When a line in the entries contains the word "SENSE", copy that line in full.
═══ MATERIAL SHOWN
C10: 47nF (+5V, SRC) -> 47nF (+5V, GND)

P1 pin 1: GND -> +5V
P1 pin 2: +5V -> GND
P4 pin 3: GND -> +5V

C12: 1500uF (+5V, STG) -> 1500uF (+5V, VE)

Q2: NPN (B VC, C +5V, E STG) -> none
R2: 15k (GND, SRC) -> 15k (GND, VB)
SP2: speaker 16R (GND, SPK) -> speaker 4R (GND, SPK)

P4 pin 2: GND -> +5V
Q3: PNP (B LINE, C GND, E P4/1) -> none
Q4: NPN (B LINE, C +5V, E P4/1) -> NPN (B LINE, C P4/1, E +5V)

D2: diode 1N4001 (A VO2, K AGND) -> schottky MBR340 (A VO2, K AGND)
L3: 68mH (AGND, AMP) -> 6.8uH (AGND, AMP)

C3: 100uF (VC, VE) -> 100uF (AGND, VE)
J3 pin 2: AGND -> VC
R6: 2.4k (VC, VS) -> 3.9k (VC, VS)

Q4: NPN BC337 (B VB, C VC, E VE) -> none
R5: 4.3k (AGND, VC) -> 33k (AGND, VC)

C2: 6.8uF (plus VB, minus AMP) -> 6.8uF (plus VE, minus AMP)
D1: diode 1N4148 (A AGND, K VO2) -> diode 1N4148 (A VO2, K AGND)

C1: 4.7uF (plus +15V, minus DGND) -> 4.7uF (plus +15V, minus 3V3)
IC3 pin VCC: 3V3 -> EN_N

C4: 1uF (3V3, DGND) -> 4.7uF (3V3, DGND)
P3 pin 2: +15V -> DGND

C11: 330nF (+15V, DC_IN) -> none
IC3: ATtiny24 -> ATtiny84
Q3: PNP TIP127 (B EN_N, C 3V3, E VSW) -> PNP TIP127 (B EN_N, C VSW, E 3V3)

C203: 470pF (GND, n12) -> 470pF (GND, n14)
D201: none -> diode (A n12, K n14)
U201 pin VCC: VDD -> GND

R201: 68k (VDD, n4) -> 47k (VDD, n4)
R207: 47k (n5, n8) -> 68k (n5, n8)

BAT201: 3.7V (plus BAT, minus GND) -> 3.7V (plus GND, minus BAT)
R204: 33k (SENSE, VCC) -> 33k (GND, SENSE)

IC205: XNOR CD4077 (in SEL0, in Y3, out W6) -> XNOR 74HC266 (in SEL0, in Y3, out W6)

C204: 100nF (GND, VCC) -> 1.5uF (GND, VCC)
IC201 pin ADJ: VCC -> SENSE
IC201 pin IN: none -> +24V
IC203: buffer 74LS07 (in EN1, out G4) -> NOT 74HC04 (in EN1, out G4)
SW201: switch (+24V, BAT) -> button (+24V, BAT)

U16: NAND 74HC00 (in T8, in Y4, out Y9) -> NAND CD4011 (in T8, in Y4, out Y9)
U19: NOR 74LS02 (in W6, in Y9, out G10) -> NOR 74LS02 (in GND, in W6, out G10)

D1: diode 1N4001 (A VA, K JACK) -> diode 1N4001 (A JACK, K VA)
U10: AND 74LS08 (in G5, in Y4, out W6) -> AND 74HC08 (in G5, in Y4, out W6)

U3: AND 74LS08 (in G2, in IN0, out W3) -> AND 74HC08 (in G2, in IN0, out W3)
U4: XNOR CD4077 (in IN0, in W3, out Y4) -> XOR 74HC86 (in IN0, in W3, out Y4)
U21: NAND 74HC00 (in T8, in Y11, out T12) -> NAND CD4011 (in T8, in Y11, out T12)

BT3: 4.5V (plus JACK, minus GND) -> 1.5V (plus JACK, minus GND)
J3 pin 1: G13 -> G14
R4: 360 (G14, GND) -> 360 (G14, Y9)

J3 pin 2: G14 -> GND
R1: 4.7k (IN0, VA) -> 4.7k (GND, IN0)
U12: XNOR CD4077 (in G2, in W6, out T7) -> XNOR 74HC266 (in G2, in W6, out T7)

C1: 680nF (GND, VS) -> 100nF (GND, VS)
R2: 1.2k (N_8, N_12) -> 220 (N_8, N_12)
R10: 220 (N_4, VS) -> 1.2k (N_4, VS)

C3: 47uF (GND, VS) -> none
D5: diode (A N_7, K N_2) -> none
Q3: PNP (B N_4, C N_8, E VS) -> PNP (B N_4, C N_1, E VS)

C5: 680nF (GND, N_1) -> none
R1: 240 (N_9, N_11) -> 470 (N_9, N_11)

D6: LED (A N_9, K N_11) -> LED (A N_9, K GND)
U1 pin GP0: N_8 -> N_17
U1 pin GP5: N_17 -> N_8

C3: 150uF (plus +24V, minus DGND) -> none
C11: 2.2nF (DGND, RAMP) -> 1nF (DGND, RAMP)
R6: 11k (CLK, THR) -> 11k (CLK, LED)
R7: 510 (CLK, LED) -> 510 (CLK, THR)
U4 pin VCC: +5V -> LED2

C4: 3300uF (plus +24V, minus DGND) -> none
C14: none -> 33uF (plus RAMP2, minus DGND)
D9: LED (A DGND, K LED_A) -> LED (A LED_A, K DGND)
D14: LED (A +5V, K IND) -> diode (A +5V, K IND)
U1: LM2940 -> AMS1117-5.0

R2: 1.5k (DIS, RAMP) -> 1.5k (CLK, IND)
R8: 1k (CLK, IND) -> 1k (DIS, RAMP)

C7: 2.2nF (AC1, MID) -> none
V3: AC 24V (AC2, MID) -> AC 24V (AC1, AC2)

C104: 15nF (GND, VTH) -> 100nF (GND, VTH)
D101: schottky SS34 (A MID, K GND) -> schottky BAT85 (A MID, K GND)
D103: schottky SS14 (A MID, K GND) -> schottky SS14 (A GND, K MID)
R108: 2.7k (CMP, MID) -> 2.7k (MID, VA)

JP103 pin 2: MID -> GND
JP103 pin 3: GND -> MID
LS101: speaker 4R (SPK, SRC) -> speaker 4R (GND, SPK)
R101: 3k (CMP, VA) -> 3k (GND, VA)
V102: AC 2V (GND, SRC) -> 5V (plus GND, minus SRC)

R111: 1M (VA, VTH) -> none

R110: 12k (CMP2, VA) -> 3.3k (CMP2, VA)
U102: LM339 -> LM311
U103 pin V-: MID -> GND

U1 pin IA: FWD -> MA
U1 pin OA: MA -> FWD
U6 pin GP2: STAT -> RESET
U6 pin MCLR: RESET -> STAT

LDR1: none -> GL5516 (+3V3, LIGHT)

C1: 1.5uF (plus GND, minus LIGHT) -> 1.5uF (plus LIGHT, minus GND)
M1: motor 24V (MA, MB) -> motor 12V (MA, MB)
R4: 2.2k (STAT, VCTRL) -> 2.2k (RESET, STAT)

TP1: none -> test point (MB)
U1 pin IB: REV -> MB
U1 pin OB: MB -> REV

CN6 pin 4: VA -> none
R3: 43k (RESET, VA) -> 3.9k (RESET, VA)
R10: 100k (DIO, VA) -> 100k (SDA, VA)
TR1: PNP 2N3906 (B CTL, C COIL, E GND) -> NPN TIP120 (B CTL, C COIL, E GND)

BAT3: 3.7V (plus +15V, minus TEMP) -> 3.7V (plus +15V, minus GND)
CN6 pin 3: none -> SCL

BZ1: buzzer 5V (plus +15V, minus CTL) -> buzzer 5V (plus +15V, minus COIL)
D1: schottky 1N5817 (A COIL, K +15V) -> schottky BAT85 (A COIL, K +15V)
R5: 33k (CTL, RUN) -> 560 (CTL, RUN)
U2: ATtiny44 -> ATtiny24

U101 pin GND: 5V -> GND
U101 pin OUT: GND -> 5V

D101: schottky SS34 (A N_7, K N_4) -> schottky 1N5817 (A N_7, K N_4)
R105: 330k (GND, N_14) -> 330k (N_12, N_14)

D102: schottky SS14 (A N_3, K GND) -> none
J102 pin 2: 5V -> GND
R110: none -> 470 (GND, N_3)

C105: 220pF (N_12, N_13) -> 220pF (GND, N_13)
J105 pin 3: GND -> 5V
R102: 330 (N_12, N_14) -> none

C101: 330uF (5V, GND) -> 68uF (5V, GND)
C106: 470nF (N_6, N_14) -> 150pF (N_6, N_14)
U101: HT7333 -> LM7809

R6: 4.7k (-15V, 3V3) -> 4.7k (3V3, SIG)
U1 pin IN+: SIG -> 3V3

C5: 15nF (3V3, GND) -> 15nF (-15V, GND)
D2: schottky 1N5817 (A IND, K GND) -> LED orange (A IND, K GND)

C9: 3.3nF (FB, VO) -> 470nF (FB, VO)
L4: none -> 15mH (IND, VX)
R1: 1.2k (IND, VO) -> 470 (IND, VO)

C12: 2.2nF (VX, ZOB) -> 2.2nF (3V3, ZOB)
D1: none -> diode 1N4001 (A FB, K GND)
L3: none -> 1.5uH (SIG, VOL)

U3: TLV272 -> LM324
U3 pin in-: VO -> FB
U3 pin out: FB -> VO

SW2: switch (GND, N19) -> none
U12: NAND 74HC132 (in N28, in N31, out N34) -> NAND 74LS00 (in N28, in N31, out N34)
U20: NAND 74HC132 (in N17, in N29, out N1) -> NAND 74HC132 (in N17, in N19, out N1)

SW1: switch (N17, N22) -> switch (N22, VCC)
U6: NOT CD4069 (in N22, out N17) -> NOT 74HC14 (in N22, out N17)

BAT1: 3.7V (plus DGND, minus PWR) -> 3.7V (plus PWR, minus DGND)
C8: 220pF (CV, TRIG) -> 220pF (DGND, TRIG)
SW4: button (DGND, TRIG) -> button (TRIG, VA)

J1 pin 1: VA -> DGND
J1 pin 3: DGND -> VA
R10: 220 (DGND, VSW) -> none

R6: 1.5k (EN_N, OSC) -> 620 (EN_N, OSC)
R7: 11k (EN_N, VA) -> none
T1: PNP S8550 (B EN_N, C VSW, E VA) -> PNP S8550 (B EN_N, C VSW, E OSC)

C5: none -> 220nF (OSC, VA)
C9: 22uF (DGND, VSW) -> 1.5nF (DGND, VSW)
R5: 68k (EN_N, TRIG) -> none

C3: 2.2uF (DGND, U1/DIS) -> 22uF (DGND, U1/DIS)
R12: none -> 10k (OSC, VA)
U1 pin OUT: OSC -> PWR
══════
_SOLUTION BELOW_:
R204: 33k (SENSE, VCC) -> 33k (GND, SENSE)
IC201 pin ADJ: VCC -> SENSE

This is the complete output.